▶ _DATASET EXCERPT_:

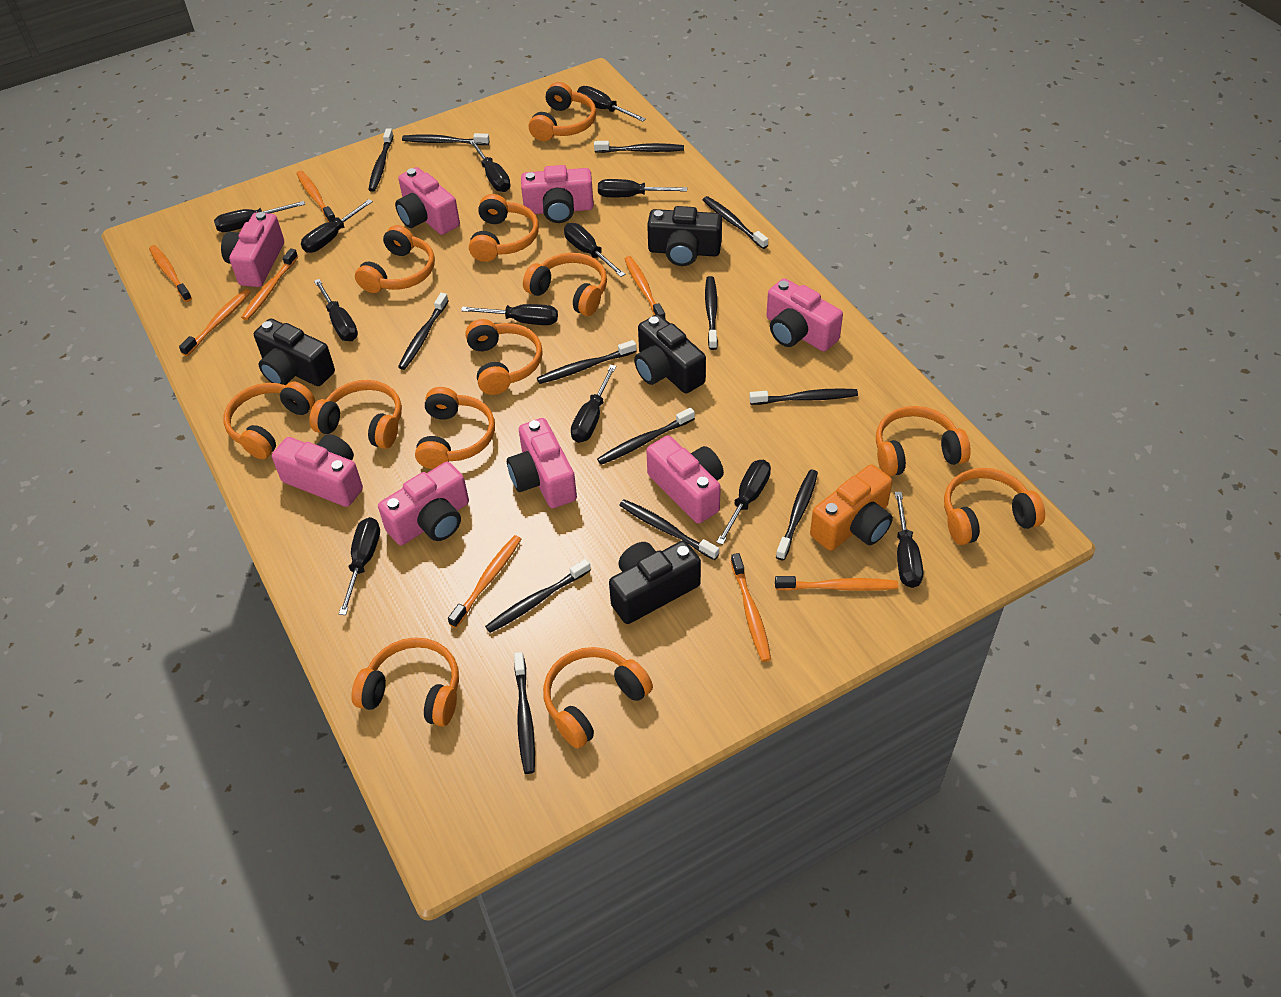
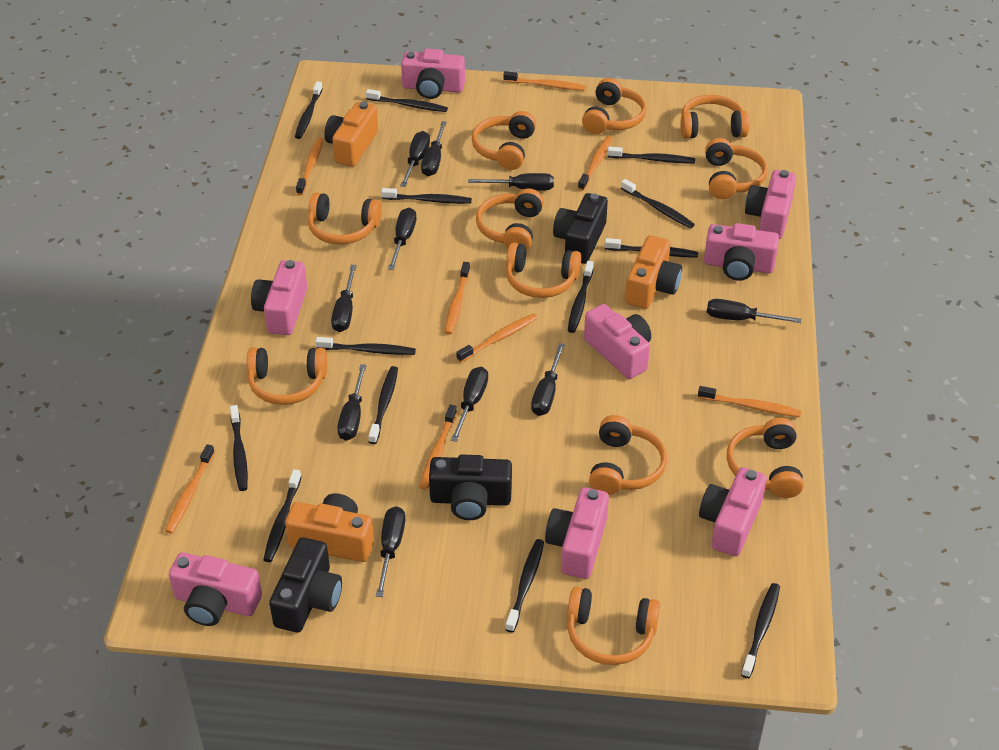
black camera: 4 -> 3
black screwdriver: 12 -> 10
orange camera: 1 -> 3
orange headphones: 12 -> 11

▶ _WORK ITEM_: Retype all the data exactly, please, without pictures.

▶ _ANSWER SECTION_:
black camera: 4 -> 3
black screwdriver: 12 -> 10
orange camera: 1 -> 3
orange headphones: 12 -> 11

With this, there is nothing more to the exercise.